#### Outline records

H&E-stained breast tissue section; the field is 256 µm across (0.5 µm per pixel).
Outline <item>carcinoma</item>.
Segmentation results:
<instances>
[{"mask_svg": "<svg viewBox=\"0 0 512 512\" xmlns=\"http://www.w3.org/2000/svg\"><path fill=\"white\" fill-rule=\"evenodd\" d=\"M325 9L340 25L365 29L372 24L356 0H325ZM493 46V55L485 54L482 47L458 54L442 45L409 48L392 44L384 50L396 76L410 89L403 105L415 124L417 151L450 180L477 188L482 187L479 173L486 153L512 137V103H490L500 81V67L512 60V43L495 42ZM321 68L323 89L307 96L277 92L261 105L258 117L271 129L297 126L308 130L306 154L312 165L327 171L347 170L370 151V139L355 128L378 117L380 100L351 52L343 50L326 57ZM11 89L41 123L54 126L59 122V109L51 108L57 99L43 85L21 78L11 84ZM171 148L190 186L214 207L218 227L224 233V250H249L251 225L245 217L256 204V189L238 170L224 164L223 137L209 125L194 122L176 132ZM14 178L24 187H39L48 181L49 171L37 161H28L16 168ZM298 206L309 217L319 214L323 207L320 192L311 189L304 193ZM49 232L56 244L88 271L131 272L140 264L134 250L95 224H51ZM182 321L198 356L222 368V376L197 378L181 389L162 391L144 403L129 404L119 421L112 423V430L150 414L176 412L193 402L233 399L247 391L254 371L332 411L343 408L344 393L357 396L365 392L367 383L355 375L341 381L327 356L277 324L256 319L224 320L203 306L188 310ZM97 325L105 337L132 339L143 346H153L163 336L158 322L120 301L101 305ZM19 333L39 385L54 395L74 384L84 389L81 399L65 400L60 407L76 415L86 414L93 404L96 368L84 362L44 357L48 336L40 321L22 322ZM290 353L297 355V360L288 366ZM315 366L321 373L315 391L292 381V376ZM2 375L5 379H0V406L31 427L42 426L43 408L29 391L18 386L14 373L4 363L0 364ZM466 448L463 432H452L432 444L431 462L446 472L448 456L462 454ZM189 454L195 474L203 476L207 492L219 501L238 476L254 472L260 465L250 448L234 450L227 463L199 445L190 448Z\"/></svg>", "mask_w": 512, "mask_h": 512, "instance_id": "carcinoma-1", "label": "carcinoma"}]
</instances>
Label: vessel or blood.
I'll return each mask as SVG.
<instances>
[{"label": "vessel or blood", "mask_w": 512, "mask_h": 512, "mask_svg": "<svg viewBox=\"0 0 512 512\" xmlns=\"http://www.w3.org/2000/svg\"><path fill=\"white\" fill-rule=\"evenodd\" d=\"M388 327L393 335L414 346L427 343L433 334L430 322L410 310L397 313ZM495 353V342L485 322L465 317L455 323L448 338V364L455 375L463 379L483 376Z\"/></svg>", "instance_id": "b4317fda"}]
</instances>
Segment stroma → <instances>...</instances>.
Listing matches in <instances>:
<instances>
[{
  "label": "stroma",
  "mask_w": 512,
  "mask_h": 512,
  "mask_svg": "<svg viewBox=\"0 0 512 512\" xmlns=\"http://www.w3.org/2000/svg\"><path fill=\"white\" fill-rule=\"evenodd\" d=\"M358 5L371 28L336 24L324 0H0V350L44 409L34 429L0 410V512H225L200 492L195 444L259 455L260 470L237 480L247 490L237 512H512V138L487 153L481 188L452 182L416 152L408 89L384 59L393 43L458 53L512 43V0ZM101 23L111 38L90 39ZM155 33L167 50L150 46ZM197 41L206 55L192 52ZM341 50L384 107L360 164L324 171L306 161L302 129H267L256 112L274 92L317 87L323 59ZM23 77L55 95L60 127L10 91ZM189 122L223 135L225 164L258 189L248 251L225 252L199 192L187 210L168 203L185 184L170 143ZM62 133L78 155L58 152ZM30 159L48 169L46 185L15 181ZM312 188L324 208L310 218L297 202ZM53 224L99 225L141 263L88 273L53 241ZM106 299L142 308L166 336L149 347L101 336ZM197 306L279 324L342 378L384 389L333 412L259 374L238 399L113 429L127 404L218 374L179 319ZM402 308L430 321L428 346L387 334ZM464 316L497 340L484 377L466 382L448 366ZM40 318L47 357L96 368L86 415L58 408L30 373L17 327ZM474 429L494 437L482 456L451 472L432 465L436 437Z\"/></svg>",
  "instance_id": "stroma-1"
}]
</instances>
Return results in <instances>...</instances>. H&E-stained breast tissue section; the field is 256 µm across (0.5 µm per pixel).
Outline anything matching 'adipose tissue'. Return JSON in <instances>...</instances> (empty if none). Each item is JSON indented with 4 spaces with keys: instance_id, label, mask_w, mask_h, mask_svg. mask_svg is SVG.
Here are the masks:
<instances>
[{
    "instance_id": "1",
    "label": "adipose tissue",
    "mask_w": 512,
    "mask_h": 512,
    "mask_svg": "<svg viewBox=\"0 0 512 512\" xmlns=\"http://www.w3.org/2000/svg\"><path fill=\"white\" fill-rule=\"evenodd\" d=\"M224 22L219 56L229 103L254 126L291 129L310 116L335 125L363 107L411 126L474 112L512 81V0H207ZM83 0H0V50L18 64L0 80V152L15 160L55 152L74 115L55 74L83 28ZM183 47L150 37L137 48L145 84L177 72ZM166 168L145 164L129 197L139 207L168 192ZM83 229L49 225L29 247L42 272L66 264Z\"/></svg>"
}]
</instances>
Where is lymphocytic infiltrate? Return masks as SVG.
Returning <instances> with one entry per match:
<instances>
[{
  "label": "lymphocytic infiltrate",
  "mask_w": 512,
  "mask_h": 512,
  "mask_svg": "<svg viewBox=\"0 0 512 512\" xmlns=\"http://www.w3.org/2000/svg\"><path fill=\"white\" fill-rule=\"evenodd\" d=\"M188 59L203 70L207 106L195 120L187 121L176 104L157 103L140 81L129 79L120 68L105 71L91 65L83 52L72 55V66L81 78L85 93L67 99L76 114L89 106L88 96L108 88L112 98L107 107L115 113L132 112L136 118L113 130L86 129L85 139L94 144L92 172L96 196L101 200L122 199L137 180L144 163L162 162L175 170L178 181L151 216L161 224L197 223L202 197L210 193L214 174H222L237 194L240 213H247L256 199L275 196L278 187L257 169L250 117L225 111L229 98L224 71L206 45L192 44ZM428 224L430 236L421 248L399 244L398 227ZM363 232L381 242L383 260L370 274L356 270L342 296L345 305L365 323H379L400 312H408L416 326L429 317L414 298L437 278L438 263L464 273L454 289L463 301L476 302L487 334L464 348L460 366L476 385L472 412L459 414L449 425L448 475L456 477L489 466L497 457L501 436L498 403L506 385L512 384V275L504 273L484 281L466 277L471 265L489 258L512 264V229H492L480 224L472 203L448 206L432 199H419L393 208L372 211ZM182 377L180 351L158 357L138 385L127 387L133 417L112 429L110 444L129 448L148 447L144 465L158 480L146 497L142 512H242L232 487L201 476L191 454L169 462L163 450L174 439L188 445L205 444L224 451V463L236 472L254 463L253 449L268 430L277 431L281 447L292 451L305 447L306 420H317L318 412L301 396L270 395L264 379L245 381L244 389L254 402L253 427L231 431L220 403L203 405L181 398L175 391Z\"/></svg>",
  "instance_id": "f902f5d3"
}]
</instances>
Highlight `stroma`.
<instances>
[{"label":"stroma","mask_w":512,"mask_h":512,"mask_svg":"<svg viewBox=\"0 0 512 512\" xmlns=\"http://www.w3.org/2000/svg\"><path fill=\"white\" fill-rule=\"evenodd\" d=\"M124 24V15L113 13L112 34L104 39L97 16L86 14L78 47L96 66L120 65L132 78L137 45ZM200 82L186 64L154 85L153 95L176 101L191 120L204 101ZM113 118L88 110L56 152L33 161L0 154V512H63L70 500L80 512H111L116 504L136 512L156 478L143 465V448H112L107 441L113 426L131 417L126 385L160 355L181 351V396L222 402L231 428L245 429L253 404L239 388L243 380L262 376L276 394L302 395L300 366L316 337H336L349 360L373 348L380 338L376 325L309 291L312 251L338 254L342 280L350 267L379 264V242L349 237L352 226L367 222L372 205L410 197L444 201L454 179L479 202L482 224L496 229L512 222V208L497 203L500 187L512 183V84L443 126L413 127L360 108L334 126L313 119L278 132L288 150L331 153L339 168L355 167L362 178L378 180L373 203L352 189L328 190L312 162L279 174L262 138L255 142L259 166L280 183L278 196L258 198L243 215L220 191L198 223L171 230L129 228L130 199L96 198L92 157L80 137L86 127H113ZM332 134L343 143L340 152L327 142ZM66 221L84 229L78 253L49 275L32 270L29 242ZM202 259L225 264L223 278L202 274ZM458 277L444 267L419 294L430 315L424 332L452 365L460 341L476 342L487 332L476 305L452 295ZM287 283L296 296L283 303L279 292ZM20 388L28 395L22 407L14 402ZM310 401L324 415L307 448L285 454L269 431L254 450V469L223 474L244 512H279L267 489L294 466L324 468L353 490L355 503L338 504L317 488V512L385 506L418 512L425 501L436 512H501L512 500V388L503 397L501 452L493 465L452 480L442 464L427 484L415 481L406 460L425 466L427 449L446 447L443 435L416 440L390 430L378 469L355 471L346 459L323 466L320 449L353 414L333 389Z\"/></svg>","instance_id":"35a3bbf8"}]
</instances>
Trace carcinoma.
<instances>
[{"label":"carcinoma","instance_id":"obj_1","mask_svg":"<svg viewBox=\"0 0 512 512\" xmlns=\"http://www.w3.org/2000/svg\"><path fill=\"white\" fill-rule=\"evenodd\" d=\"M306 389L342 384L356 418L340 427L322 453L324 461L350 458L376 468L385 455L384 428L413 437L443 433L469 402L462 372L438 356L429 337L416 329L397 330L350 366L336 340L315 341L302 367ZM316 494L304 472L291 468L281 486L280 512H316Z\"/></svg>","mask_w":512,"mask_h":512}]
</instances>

#### Your goal
Go through the records and pull out each line that includes the word "across".

#### Reply
H&E-stained breast tissue section; the field is 256 µm across (0.5 µm per pixel).
Return results in <instances>...</instances>. H&E-stained breast tissue section; the field is 256 µm across (0.5 µm per pixel).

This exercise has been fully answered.